→ What needs to be done
Only the lines from the one with "none -> red 1x1 cone [90,248,124,305]" through the final line below belong in the answer, copied exactly and without pictures.

→ Data for analysis

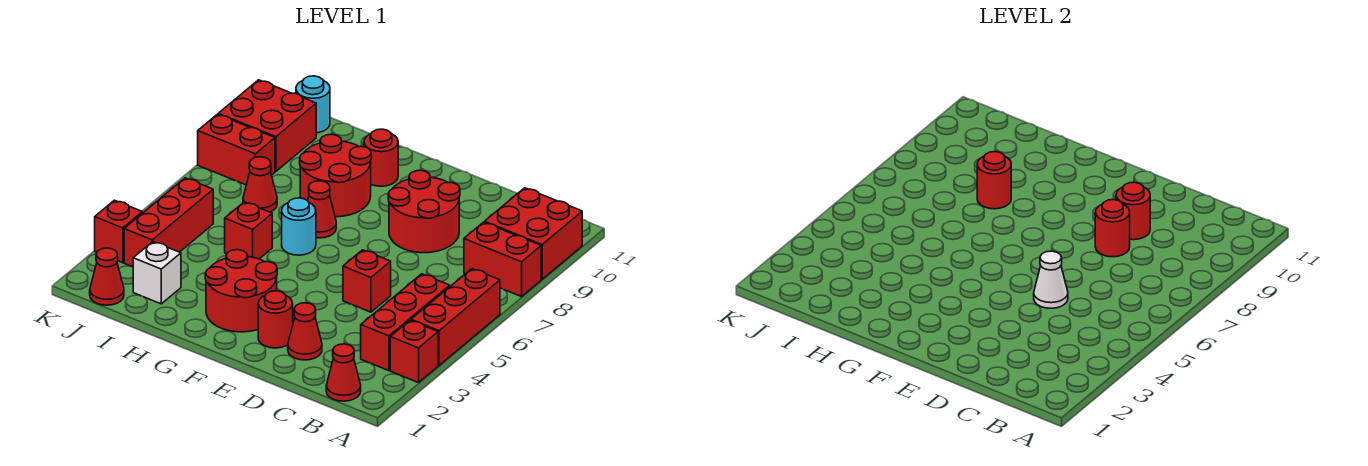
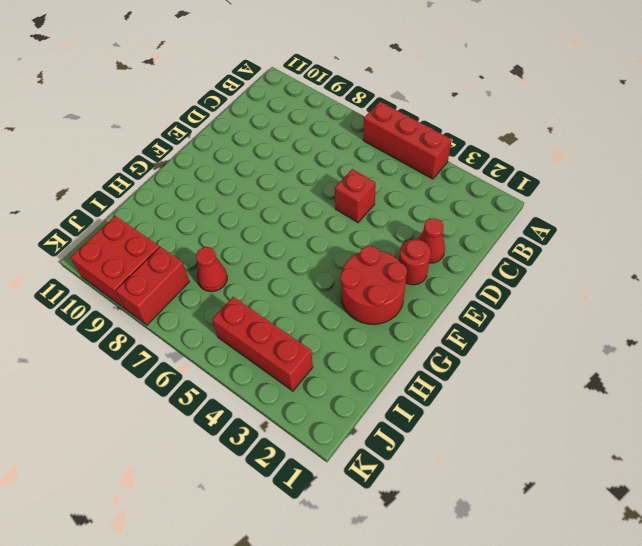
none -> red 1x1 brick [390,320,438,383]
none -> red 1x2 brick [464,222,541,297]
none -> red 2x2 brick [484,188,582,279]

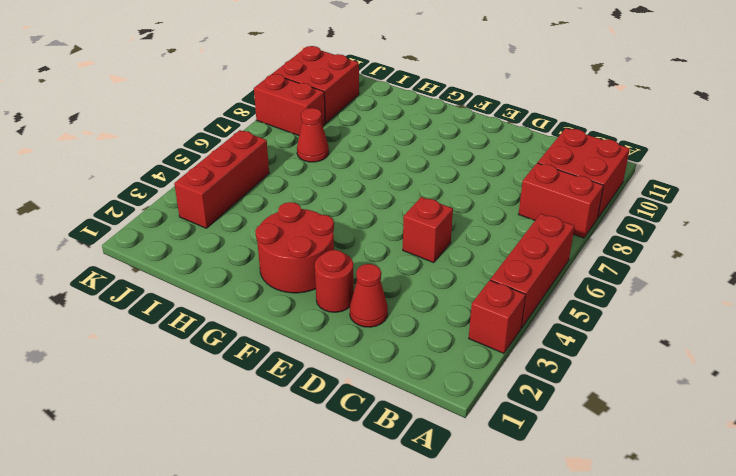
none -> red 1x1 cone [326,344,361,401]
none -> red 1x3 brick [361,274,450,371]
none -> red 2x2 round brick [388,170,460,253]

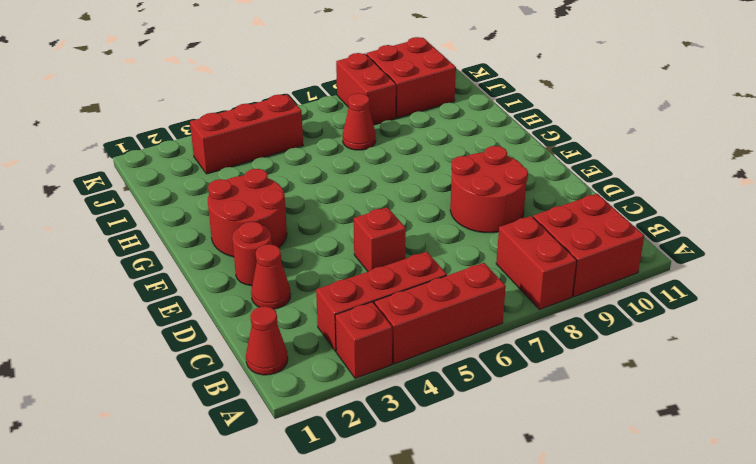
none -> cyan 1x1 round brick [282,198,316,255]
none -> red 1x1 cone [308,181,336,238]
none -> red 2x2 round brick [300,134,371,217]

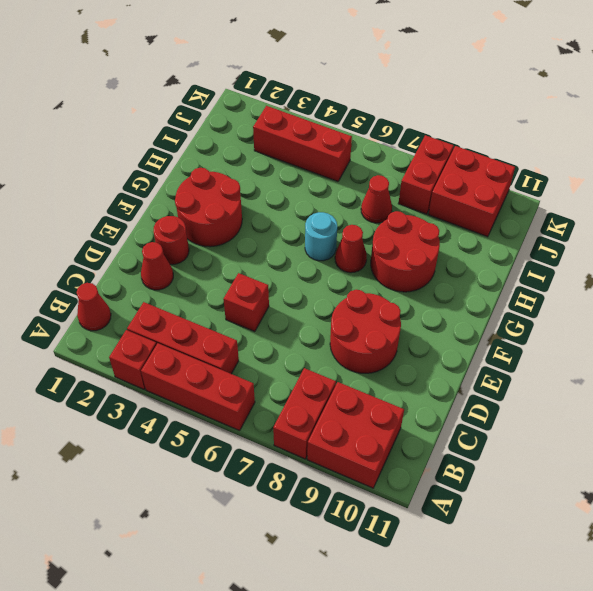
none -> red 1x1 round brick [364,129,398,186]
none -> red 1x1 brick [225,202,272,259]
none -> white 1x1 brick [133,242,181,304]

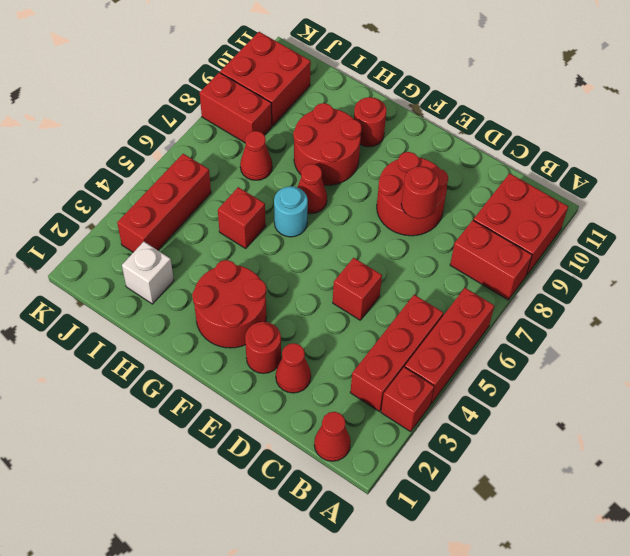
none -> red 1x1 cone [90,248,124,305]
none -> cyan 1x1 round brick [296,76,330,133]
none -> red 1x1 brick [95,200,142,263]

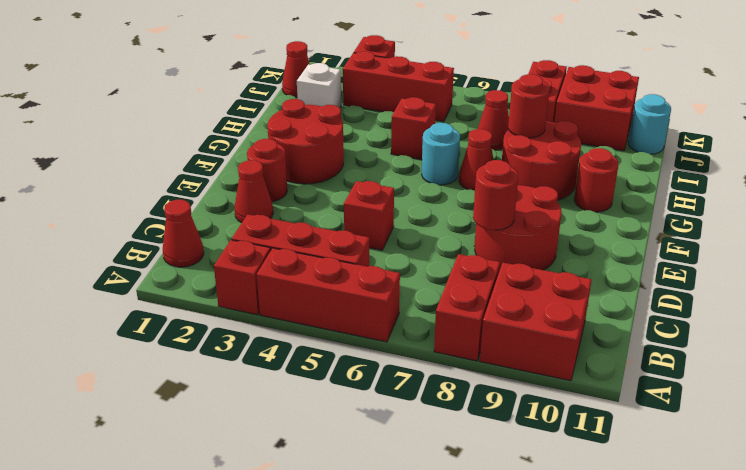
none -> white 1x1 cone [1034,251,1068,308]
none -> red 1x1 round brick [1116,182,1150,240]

→ Solution below
none -> red 1x1 cone [90,248,124,305]
none -> cyan 1x1 round brick [296,76,330,133]
none -> red 1x1 brick [95,200,142,263]

none -> white 1x1 cone [1034,251,1068,308]
none -> red 1x1 round brick [1116,182,1150,240]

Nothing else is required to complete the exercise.